Data to process:
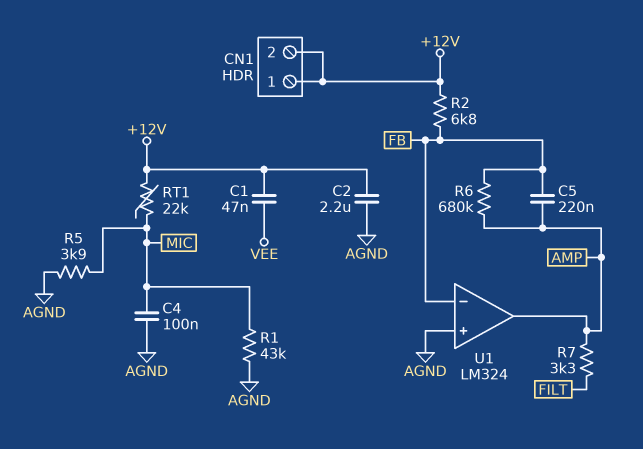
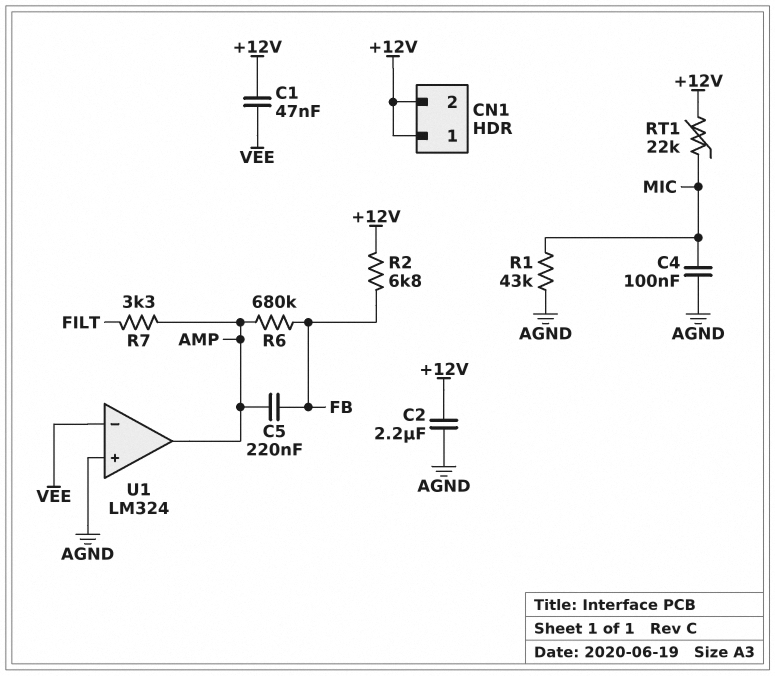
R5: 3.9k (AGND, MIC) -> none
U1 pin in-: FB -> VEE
--
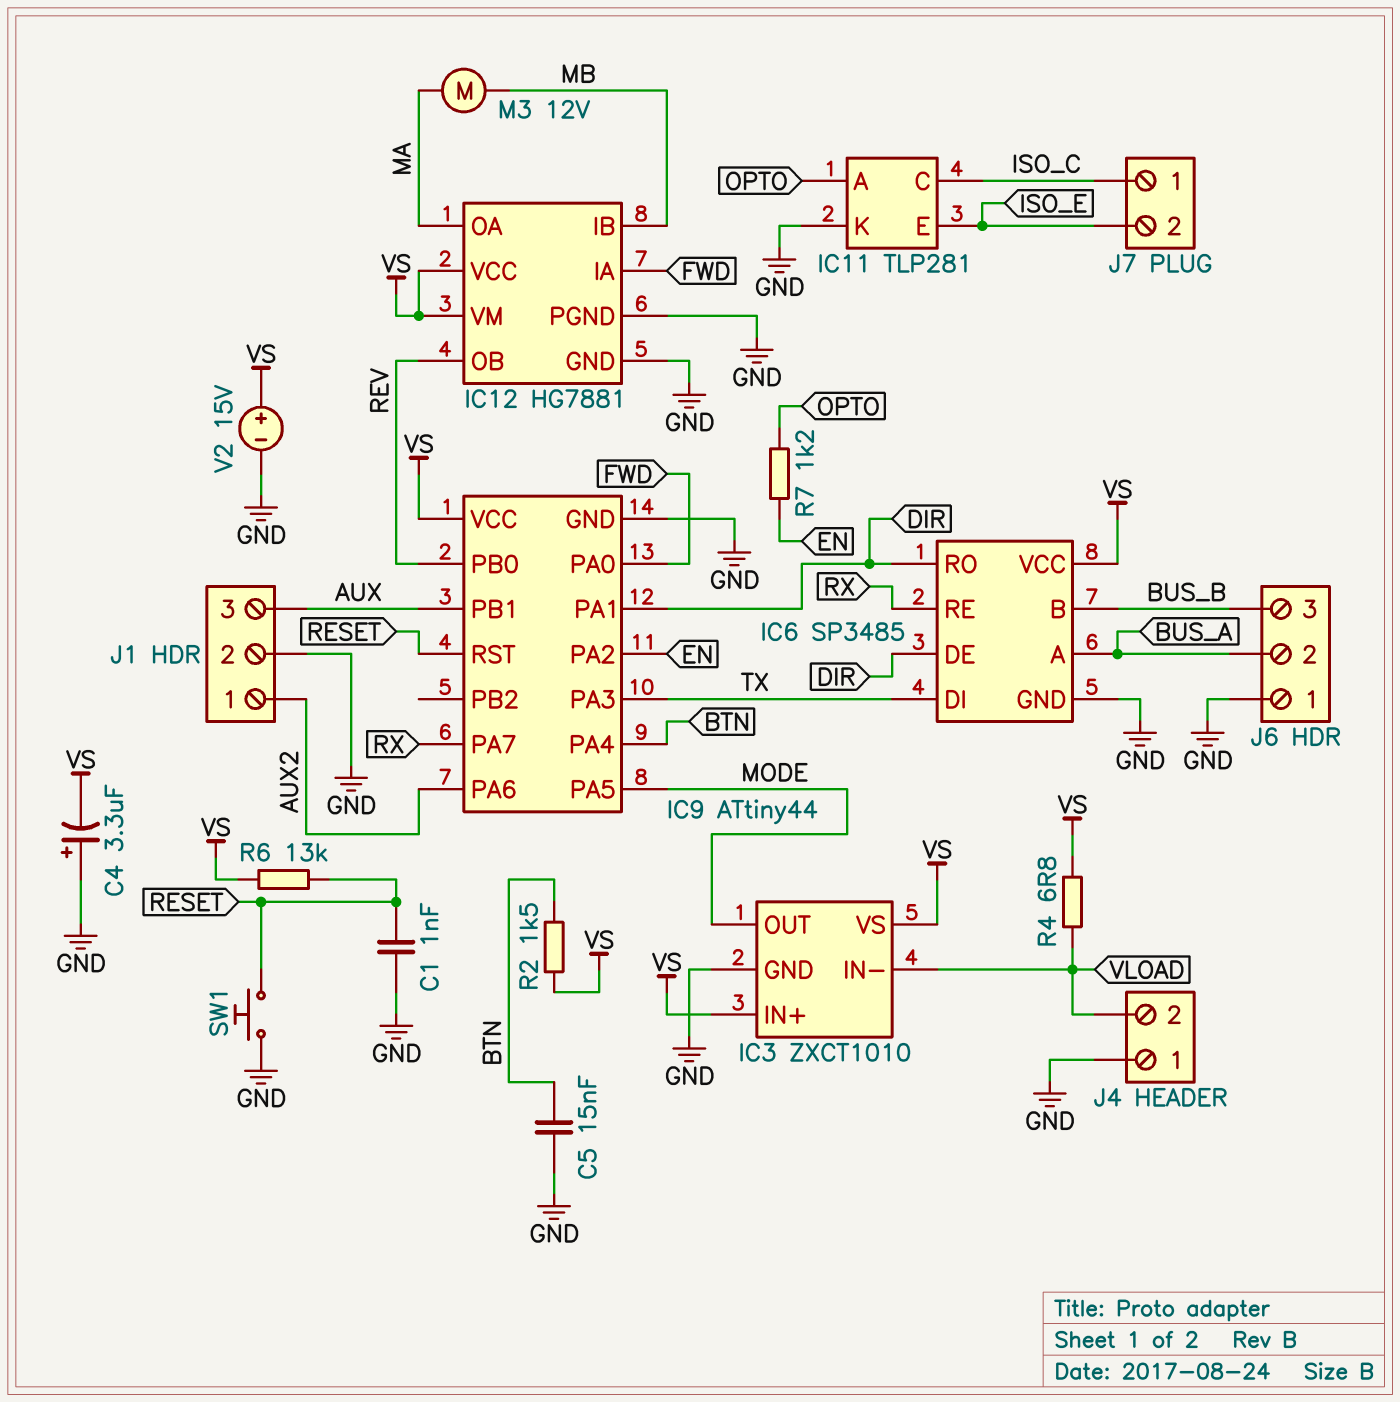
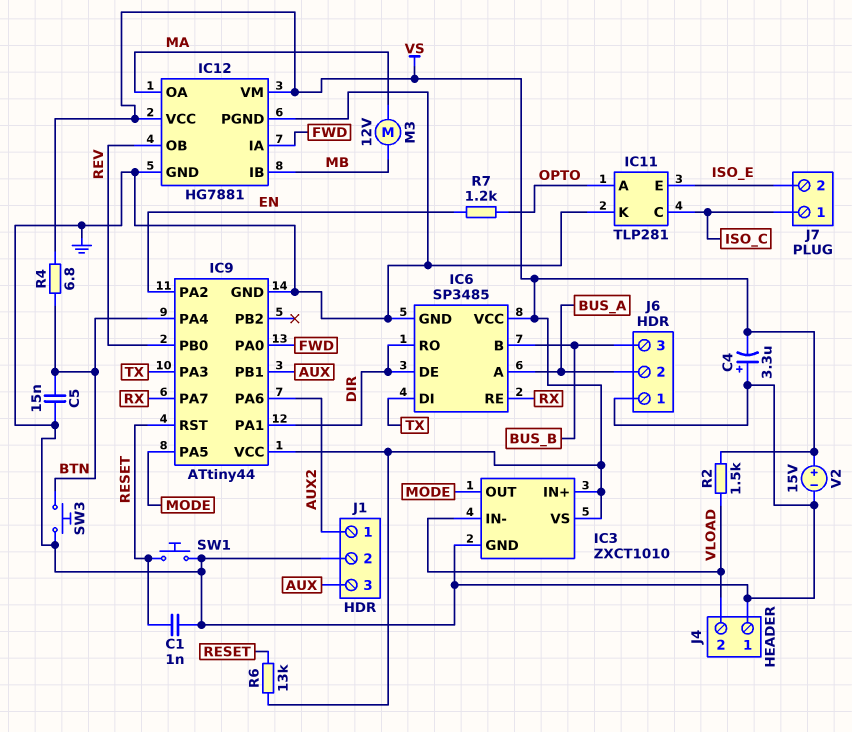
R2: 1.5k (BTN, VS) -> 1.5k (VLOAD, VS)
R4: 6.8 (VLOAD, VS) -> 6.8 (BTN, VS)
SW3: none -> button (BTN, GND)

What you have to do: In the entries above, restate word for word the lines between the one holding "R2: 1.5k (BTN, VS) -> 1.5k (VLOAD, VS)" and the one holding "SW3: none -> button (BTN, GND)", inclusive, and nothing besides.

Response to this exercise:
R2: 1.5k (BTN, VS) -> 1.5k (VLOAD, VS)
R4: 6.8 (VLOAD, VS) -> 6.8 (BTN, VS)
SW3: none -> button (BTN, GND)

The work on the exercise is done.